▼

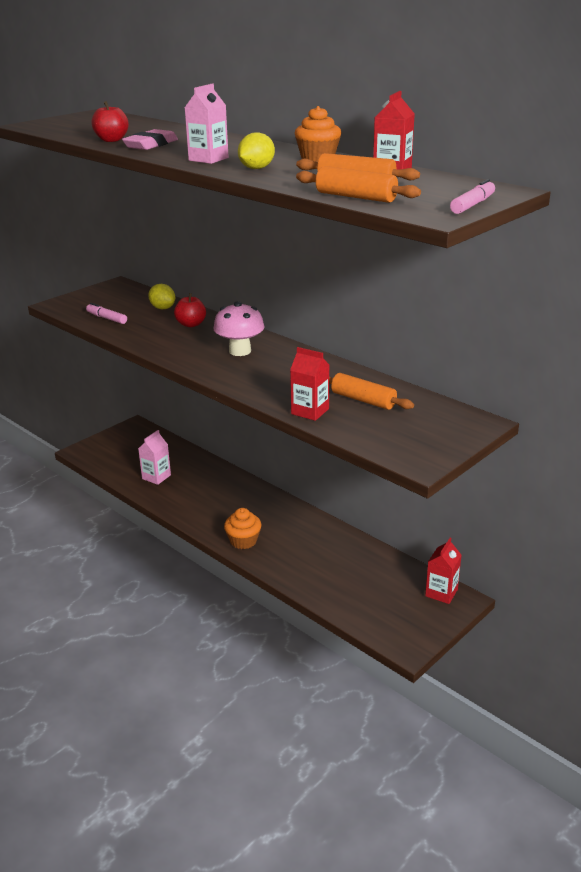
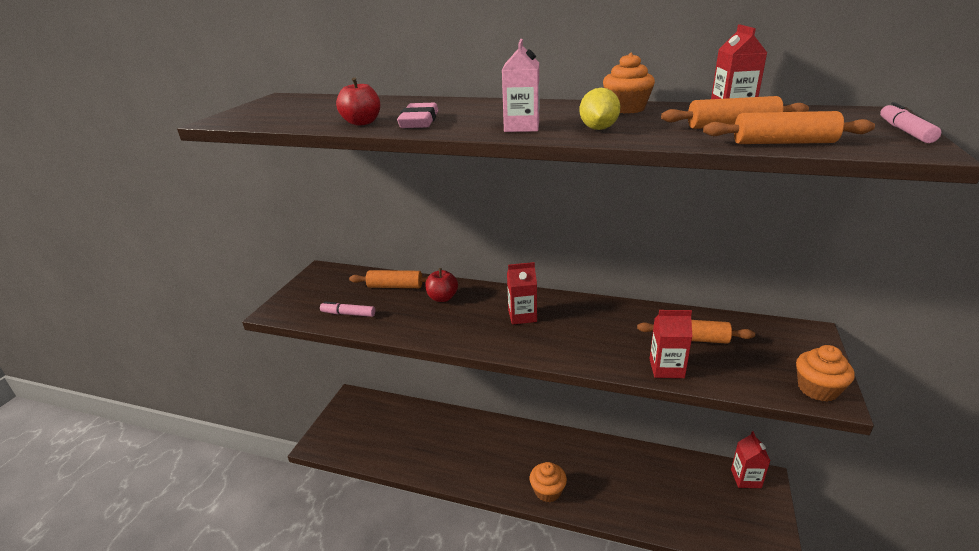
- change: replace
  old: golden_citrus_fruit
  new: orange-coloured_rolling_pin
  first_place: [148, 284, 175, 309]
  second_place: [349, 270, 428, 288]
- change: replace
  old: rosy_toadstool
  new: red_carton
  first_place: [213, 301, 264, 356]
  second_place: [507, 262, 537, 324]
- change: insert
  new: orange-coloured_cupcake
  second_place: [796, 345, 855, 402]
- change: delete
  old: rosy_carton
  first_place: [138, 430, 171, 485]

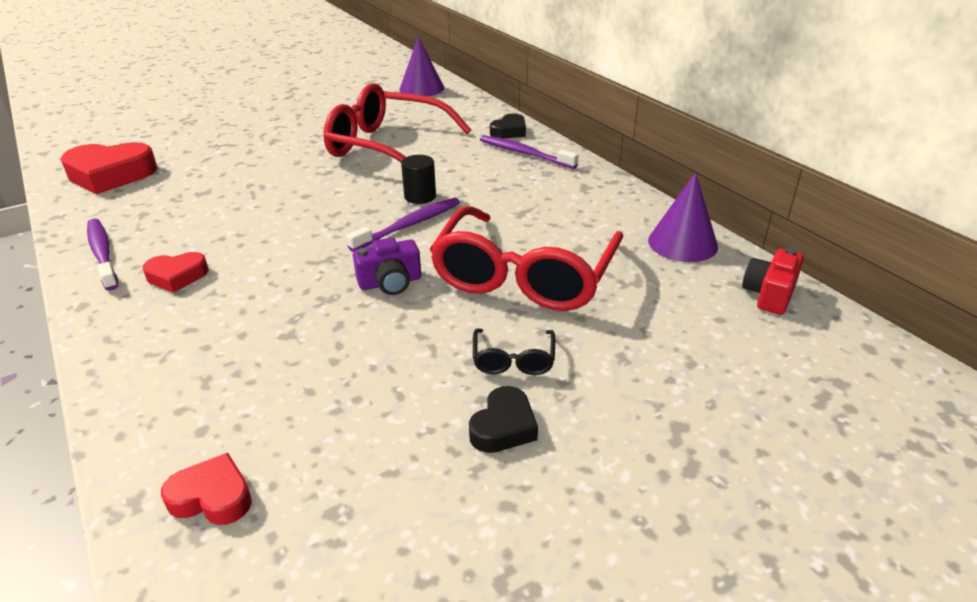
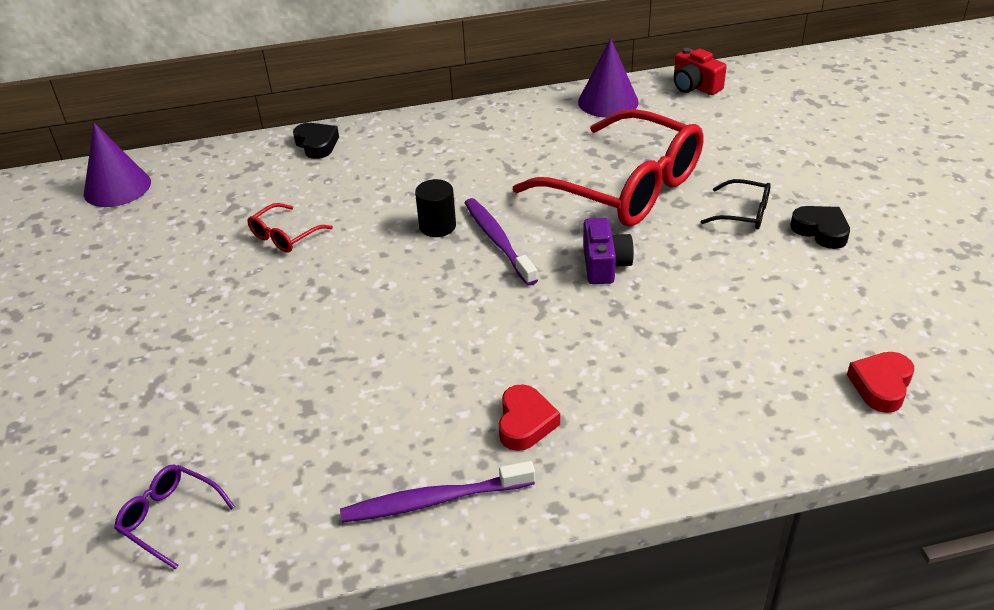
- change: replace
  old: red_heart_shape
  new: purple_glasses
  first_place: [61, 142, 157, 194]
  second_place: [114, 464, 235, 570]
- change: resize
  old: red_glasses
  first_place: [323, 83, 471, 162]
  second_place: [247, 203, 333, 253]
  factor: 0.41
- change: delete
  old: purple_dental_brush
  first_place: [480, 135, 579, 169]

▲
▼

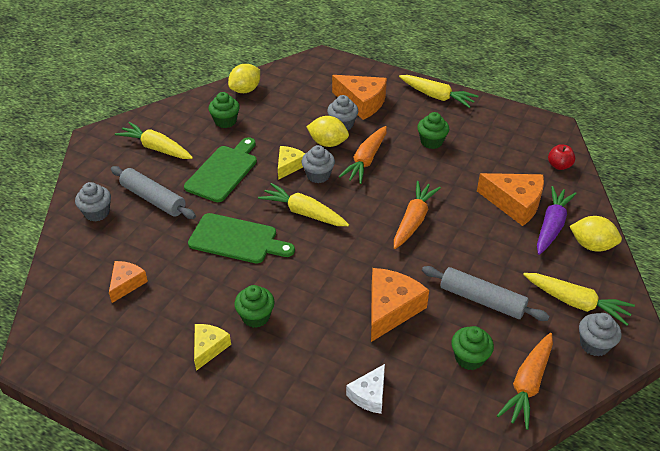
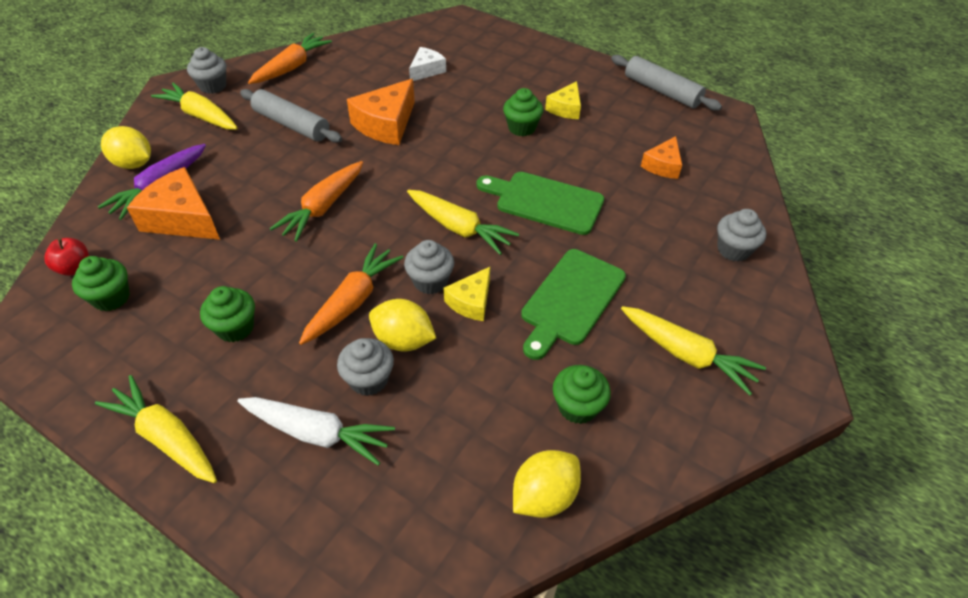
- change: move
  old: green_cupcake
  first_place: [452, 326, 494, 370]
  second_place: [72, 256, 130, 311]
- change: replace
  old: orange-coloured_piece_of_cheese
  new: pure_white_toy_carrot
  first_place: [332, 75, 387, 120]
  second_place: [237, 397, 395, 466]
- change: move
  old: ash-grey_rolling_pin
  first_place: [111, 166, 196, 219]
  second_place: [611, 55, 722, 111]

▲

▶ WHAT TO DO:
Restate word for word the lines of the data above, starting at the line containing "second_place: [507, 262, 537, 324]" and ending at the line containing "old: rosy_carton", both included, and nothing more.

▶ COMPLETED EXERCISE:
  second_place: [507, 262, 537, 324]
- change: insert
  new: orange-coloured_cupcake
  second_place: [796, 345, 855, 402]
- change: delete
  old: rosy_carton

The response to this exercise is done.